Exercise objective:
Could you retype every record below exactly as it appears?

Input data section start

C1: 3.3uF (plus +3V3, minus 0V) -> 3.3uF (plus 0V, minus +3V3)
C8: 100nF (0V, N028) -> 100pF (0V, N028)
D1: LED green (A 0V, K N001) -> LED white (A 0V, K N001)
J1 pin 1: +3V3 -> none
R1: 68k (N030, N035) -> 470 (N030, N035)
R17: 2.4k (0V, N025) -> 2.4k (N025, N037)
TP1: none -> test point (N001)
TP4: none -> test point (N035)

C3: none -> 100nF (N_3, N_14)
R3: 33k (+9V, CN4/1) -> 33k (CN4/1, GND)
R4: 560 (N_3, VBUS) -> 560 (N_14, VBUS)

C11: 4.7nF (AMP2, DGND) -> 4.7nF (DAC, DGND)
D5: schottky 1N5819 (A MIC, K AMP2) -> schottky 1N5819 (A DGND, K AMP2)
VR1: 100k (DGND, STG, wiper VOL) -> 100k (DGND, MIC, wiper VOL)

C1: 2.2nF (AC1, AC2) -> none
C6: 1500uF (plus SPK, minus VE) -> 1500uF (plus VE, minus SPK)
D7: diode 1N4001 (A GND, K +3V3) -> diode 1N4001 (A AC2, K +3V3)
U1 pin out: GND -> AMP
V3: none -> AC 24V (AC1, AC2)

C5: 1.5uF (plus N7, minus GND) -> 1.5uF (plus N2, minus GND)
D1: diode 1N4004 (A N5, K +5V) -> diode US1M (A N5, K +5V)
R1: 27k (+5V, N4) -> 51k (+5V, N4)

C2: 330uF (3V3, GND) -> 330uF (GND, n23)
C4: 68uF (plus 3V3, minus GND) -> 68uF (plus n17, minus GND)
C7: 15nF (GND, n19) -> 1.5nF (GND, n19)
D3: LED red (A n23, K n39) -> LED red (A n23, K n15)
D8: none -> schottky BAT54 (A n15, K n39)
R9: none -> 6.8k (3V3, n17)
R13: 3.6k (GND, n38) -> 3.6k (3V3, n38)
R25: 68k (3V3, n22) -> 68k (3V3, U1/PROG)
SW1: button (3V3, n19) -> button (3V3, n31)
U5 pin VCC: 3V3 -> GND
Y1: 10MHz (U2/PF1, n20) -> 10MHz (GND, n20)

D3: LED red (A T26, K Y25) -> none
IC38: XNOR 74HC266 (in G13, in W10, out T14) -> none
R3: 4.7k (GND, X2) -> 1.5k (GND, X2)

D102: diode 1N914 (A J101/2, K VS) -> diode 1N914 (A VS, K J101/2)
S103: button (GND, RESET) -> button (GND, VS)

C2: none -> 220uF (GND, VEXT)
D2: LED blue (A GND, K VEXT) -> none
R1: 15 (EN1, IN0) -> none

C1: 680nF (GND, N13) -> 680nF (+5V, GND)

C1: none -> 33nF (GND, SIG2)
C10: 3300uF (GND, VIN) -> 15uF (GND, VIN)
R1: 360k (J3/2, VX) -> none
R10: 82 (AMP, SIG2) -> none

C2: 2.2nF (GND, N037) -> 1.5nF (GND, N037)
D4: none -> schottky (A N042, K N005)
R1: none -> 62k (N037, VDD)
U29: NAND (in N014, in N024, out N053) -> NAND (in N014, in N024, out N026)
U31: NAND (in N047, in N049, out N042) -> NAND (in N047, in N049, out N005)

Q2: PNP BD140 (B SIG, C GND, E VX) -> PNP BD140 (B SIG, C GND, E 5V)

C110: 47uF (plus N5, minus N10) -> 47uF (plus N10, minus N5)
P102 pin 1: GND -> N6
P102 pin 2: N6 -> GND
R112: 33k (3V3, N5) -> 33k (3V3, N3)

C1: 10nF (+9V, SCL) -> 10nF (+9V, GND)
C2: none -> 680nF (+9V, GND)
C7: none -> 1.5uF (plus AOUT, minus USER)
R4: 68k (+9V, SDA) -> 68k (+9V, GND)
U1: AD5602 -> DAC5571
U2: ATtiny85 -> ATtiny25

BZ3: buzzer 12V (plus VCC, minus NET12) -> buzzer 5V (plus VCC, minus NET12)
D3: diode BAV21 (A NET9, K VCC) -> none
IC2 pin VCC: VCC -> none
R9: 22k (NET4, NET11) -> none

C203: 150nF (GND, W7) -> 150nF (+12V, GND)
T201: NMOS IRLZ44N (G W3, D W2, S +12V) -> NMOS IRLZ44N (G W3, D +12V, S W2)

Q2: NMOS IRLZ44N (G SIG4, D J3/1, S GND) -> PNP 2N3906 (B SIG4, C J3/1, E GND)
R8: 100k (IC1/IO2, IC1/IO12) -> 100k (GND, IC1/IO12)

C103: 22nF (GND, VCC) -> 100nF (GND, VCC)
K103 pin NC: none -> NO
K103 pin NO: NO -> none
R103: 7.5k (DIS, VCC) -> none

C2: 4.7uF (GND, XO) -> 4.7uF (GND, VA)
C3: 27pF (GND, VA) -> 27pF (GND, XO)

Input data section end

Expected output:
C1: 3.3uF (plus +3V3, minus 0V) -> 3.3uF (plus 0V, minus +3V3)
C8: 100nF (0V, N028) -> 100pF (0V, N028)
D1: LED green (A 0V, K N001) -> LED white (A 0V, K N001)
J1 pin 1: +3V3 -> none
R1: 68k (N030, N035) -> 470 (N030, N035)
R17: 2.4k (0V, N025) -> 2.4k (N025, N037)
TP1: none -> test point (N001)
TP4: none -> test point (N035)

C3: none -> 100nF (N_3, N_14)
R3: 33k (+9V, CN4/1) -> 33k (CN4/1, GND)
R4: 560 (N_3, VBUS) -> 560 (N_14, VBUS)

C11: 4.7nF (AMP2, DGND) -> 4.7nF (DAC, DGND)
D5: schottky 1N5819 (A MIC, K AMP2) -> schottky 1N5819 (A DGND, K AMP2)
VR1: 100k (DGND, STG, wiper VOL) -> 100k (DGND, MIC, wiper VOL)

C1: 2.2nF (AC1, AC2) -> none
C6: 1500uF (plus SPK, minus VE) -> 1500uF (plus VE, minus SPK)
D7: diode 1N4001 (A GND, K +3V3) -> diode 1N4001 (A AC2, K +3V3)
U1 pin out: GND -> AMP
V3: none -> AC 24V (AC1, AC2)

C5: 1.5uF (plus N7, minus GND) -> 1.5uF (plus N2, minus GND)
D1: diode 1N4004 (A N5, K +5V) -> diode US1M (A N5, K +5V)
R1: 27k (+5V, N4) -> 51k (+5V, N4)

C2: 330uF (3V3, GND) -> 330uF (GND, n23)
C4: 68uF (plus 3V3, minus GND) -> 68uF (plus n17, minus GND)
C7: 15nF (GND, n19) -> 1.5nF (GND, n19)
D3: LED red (A n23, K n39) -> LED red (A n23, K n15)
D8: none -> schottky BAT54 (A n15, K n39)
R9: none -> 6.8k (3V3, n17)
R13: 3.6k (GND, n38) -> 3.6k (3V3, n38)
R25: 68k (3V3, n22) -> 68k (3V3, U1/PROG)
SW1: button (3V3, n19) -> button (3V3, n31)
U5 pin VCC: 3V3 -> GND
Y1: 10MHz (U2/PF1, n20) -> 10MHz (GND, n20)

D3: LED red (A T26, K Y25) -> none
IC38: XNOR 74HC266 (in G13, in W10, out T14) -> none
R3: 4.7k (GND, X2) -> 1.5k (GND, X2)

D102: diode 1N914 (A J101/2, K VS) -> diode 1N914 (A VS, K J101/2)
S103: button (GND, RESET) -> button (GND, VS)

C2: none -> 220uF (GND, VEXT)
D2: LED blue (A GND, K VEXT) -> none
R1: 15 (EN1, IN0) -> none

C1: 680nF (GND, N13) -> 680nF (+5V, GND)

C1: none -> 33nF (GND, SIG2)
C10: 3300uF (GND, VIN) -> 15uF (GND, VIN)
R1: 360k (J3/2, VX) -> none
R10: 82 (AMP, SIG2) -> none

C2: 2.2nF (GND, N037) -> 1.5nF (GND, N037)
D4: none -> schottky (A N042, K N005)
R1: none -> 62k (N037, VDD)
U29: NAND (in N014, in N024, out N053) -> NAND (in N014, in N024, out N026)
U31: NAND (in N047, in N049, out N042) -> NAND (in N047, in N049, out N005)

Q2: PNP BD140 (B SIG, C GND, E VX) -> PNP BD140 (B SIG, C GND, E 5V)

C110: 47uF (plus N5, minus N10) -> 47uF (plus N10, minus N5)
P102 pin 1: GND -> N6
P102 pin 2: N6 -> GND
R112: 33k (3V3, N5) -> 33k (3V3, N3)

C1: 10nF (+9V, SCL) -> 10nF (+9V, GND)
C2: none -> 680nF (+9V, GND)
C7: none -> 1.5uF (plus AOUT, minus USER)
R4: 68k (+9V, SDA) -> 68k (+9V, GND)
U1: AD5602 -> DAC5571
U2: ATtiny85 -> ATtiny25

BZ3: buzzer 12V (plus VCC, minus NET12) -> buzzer 5V (plus VCC, minus NET12)
D3: diode BAV21 (A NET9, K VCC) -> none
IC2 pin VCC: VCC -> none
R9: 22k (NET4, NET11) -> none

C203: 150nF (GND, W7) -> 150nF (+12V, GND)
T201: NMOS IRLZ44N (G W3, D W2, S +12V) -> NMOS IRLZ44N (G W3, D +12V, S W2)

Q2: NMOS IRLZ44N (G SIG4, D J3/1, S GND) -> PNP 2N3906 (B SIG4, C J3/1, E GND)
R8: 100k (IC1/IO2, IC1/IO12) -> 100k (GND, IC1/IO12)

C103: 22nF (GND, VCC) -> 100nF (GND, VCC)
K103 pin NC: none -> NO
K103 pin NO: NO -> none
R103: 7.5k (DIS, VCC) -> none

C2: 4.7uF (GND, XO) -> 4.7uF (GND, VA)
C3: 27pF (GND, VA) -> 27pF (GND, XO)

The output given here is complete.